(Source records)

========================================

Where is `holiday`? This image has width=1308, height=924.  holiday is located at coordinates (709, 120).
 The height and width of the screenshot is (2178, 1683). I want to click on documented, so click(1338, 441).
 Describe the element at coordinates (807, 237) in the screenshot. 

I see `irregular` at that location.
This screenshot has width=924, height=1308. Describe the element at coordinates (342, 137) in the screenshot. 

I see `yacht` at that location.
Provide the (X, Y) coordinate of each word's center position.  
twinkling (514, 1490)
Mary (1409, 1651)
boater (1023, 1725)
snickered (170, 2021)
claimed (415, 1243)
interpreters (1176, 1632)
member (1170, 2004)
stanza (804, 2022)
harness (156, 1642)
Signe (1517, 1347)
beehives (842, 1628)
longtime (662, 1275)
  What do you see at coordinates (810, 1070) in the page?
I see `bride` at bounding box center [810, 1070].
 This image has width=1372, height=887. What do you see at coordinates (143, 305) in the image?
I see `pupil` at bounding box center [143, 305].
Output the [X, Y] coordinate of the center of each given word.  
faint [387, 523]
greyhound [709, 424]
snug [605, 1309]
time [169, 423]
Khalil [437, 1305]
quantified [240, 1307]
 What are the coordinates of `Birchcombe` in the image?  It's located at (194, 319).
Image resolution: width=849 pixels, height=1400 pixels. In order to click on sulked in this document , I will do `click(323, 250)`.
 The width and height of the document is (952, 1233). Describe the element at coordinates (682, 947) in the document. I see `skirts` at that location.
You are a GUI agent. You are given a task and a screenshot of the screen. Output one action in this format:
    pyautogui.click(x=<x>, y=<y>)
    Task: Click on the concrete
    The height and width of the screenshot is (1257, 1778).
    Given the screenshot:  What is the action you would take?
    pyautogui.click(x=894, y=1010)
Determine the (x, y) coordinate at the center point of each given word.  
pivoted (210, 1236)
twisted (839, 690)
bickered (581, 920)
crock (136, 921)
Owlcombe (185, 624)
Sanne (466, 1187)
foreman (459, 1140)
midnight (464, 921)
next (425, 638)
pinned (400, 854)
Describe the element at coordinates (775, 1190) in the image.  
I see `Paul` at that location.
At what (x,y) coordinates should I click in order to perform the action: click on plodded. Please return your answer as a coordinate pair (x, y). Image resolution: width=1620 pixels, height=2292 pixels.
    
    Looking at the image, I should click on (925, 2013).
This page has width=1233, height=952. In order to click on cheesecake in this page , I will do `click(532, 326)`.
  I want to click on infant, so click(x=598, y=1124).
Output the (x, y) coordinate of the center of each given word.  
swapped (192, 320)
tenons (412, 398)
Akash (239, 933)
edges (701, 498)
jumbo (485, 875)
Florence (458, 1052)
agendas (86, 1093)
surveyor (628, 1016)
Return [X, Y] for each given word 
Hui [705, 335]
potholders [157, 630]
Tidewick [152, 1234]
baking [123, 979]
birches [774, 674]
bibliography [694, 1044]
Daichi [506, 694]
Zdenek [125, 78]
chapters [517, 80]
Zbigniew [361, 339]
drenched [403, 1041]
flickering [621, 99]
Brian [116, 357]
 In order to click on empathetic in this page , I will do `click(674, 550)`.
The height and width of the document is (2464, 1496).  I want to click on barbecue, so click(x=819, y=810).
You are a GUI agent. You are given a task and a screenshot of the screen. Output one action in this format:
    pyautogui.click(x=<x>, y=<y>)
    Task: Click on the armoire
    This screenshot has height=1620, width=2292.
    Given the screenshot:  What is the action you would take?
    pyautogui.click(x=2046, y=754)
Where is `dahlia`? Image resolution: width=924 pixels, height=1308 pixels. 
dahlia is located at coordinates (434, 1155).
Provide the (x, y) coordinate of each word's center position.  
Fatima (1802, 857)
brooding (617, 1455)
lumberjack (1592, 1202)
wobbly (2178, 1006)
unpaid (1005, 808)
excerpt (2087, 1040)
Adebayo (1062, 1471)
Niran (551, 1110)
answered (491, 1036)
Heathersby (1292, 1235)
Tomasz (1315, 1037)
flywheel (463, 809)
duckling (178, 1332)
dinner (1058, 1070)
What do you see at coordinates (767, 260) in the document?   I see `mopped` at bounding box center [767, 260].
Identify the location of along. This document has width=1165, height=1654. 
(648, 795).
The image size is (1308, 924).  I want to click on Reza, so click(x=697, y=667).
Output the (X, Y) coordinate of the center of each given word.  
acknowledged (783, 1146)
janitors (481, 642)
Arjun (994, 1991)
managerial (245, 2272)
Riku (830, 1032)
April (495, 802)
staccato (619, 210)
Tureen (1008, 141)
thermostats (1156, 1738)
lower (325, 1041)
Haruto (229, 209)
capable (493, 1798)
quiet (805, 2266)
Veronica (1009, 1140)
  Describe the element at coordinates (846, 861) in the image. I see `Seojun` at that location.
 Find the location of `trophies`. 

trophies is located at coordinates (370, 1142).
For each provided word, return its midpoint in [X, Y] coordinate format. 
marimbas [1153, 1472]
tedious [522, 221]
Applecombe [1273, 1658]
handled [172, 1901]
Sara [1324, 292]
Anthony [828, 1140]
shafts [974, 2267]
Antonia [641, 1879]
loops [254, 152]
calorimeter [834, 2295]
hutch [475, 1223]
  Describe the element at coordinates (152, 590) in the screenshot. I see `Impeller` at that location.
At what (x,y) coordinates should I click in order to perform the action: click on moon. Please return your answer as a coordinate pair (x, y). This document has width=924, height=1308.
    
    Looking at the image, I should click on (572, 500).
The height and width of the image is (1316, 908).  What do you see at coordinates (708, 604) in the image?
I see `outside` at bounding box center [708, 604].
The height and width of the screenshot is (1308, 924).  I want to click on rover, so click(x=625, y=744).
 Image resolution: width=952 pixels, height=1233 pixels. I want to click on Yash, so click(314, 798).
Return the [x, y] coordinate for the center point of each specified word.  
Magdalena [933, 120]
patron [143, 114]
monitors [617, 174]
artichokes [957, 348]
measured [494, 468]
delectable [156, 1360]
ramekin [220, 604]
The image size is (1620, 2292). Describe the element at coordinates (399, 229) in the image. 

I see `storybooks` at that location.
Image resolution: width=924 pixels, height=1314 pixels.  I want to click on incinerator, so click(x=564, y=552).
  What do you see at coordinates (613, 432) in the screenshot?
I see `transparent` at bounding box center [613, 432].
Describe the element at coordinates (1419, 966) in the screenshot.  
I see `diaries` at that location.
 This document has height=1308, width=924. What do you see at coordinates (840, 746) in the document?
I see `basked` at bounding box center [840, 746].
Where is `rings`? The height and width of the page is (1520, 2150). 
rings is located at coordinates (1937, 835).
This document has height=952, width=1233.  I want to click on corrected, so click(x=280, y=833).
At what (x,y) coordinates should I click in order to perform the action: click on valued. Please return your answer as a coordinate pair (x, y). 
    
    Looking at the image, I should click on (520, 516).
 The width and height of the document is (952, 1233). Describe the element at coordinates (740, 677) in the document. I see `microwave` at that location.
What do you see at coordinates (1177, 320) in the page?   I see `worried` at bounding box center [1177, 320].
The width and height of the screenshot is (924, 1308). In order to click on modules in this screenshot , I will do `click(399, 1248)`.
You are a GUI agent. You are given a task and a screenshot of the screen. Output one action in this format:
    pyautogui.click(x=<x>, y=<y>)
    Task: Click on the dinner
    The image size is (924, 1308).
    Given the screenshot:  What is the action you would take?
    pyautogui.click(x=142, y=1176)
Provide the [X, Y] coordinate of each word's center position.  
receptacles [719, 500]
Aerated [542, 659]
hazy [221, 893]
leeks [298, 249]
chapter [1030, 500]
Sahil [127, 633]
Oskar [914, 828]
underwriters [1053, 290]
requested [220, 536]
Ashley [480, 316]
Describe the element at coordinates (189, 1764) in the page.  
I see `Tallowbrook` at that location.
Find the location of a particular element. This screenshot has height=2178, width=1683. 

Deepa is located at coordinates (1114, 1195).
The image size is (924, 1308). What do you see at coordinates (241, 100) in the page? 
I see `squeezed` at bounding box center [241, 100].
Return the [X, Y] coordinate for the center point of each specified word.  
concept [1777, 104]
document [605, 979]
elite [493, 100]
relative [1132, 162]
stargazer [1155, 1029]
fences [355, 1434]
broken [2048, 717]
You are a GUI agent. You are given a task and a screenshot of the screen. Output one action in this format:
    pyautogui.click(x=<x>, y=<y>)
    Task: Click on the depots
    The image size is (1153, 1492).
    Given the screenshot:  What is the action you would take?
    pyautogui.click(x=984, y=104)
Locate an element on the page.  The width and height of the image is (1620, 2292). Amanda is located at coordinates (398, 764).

========================================

-- Exercise directions --
Please reproduce the lines of the records word for word, beginning with the line that contains "The image size is (1308, 924)." and continuing through the line that contains "center [708, 604].".

-- Exercise solution --
The image size is (1308, 924).  I want to click on Reza, so click(x=697, y=667).
Output the (X, Y) coordinate of the center of each given word.  
acknowledged (783, 1146)
janitors (481, 642)
Arjun (994, 1991)
managerial (245, 2272)
Riku (830, 1032)
April (495, 802)
staccato (619, 210)
Tureen (1008, 141)
thermostats (1156, 1738)
lower (325, 1041)
Haruto (229, 209)
capable (493, 1798)
quiet (805, 2266)
Veronica (1009, 1140)
  Describe the element at coordinates (846, 861) in the image. I see `Seojun` at that location.
 Find the location of `trophies`. 

trophies is located at coordinates (370, 1142).
For each provided word, return its midpoint in [X, Y] coordinate format. 
marimbas [1153, 1472]
tedious [522, 221]
Applecombe [1273, 1658]
handled [172, 1901]
Sara [1324, 292]
Anthony [828, 1140]
shafts [974, 2267]
Antonia [641, 1879]
loops [254, 152]
calorimeter [834, 2295]
hutch [475, 1223]
  Describe the element at coordinates (152, 590) in the screenshot. I see `Impeller` at that location.
At what (x,y) coordinates should I click in order to perform the action: click on moon. Please return your answer as a coordinate pair (x, y). This document has width=924, height=1308.
    
    Looking at the image, I should click on (572, 500).
The height and width of the image is (1316, 908).  What do you see at coordinates (708, 604) in the image?
I see `outside` at bounding box center [708, 604].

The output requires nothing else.